### What to do
Send each entry back exactly as given, pictures excluded.

*** Given records

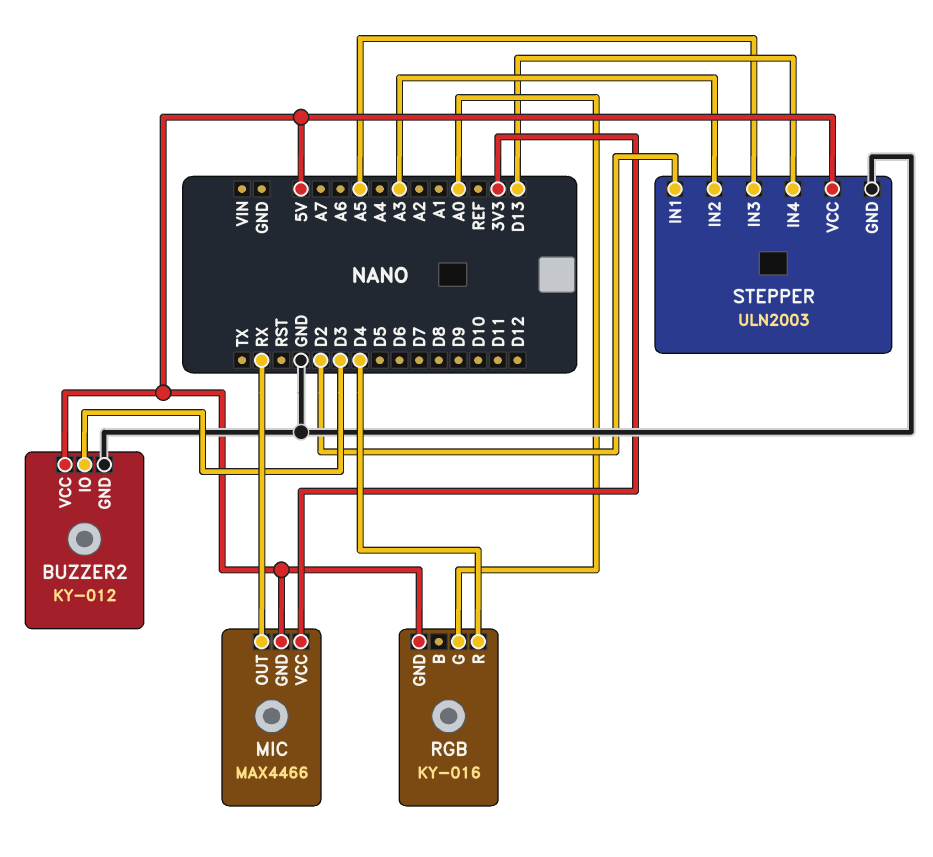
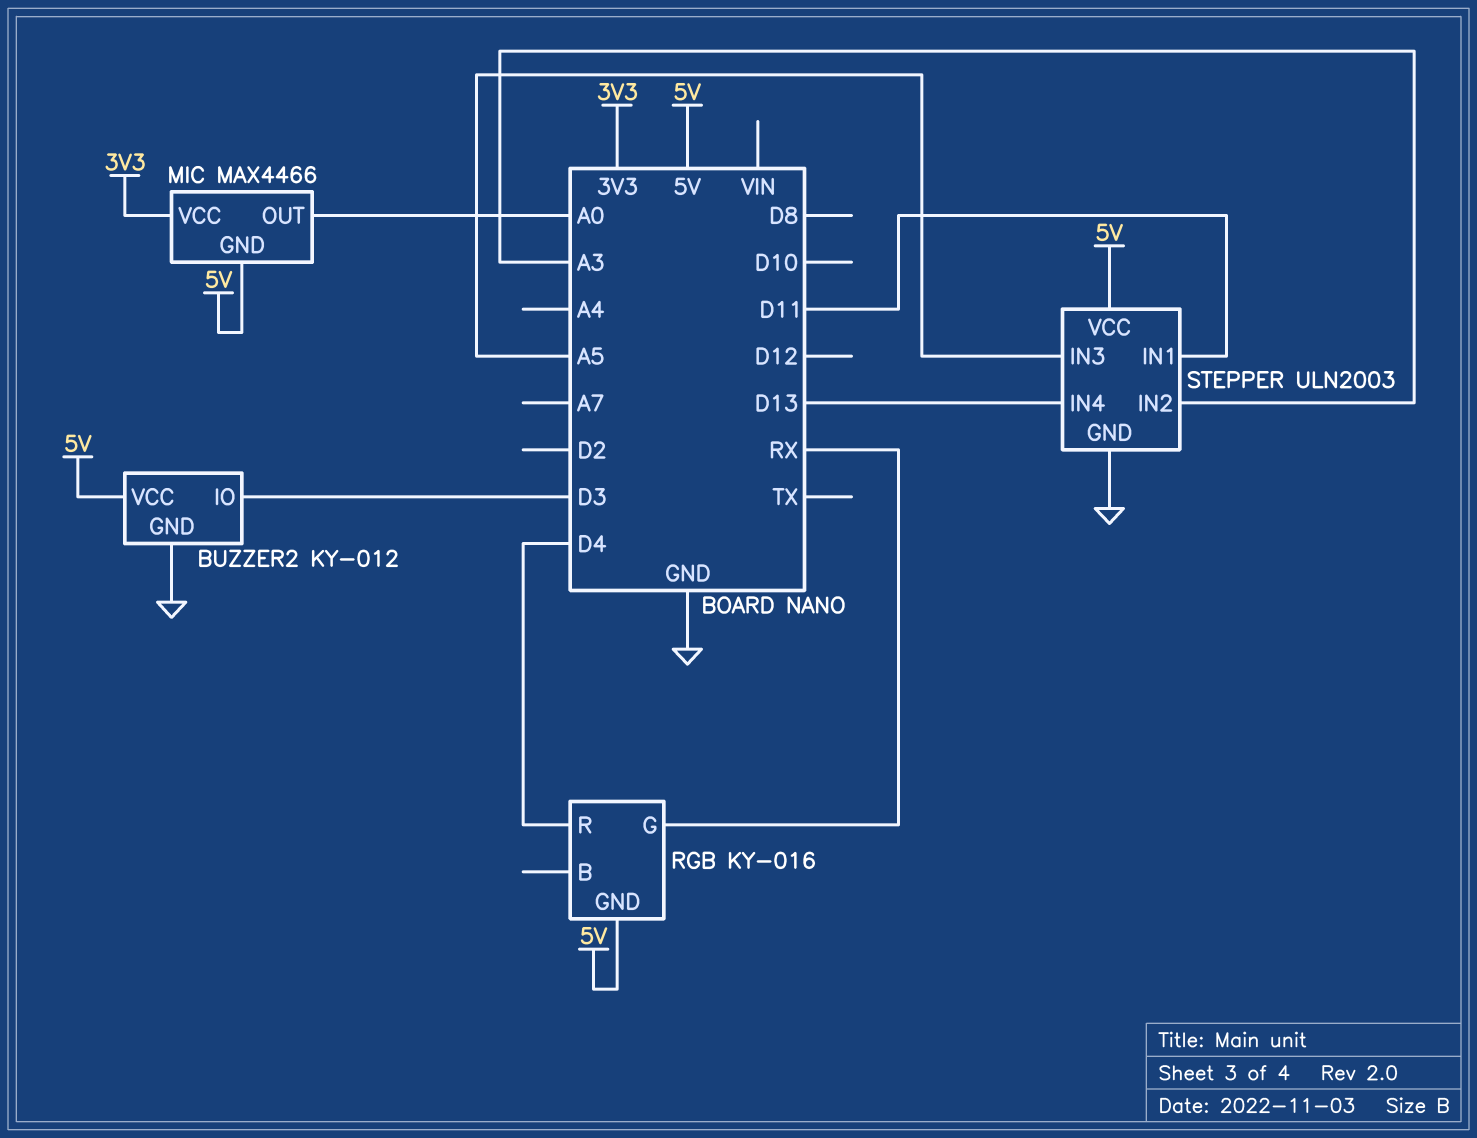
MIC pin OUT: RX -> A0
RGB pin G: A0 -> RX
STEPPER pin IN1: D2 -> D11

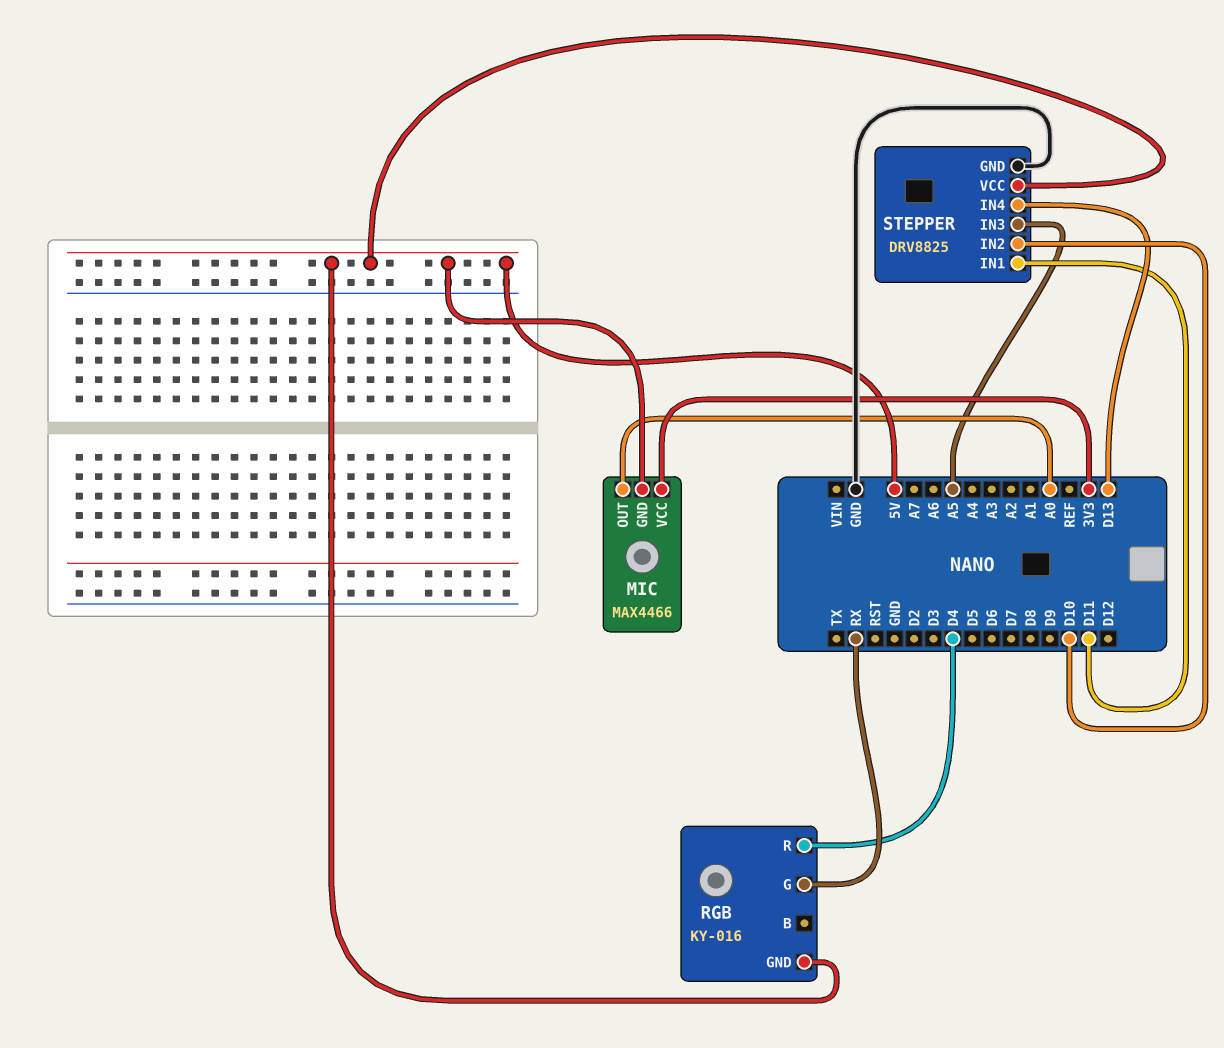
BUZZER2: KY-012 -> none
BUZZER2 pin GND: GND -> none
BUZZER2 pin IO: D3 -> none
BUZZER2 pin VCC: 5V -> none
STEPPER: ULN2003 -> DRV8825
STEPPER pin IN2: A3 -> D10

******

### Written answer
MIC pin OUT: RX -> A0
RGB pin G: A0 -> RX
STEPPER pin IN1: D2 -> D11

BUZZER2: KY-012 -> none
BUZZER2 pin GND: GND -> none
BUZZER2 pin IO: D3 -> none
BUZZER2 pin VCC: 5V -> none
STEPPER: ULN2003 -> DRV8825
STEPPER pin IN2: A3 -> D10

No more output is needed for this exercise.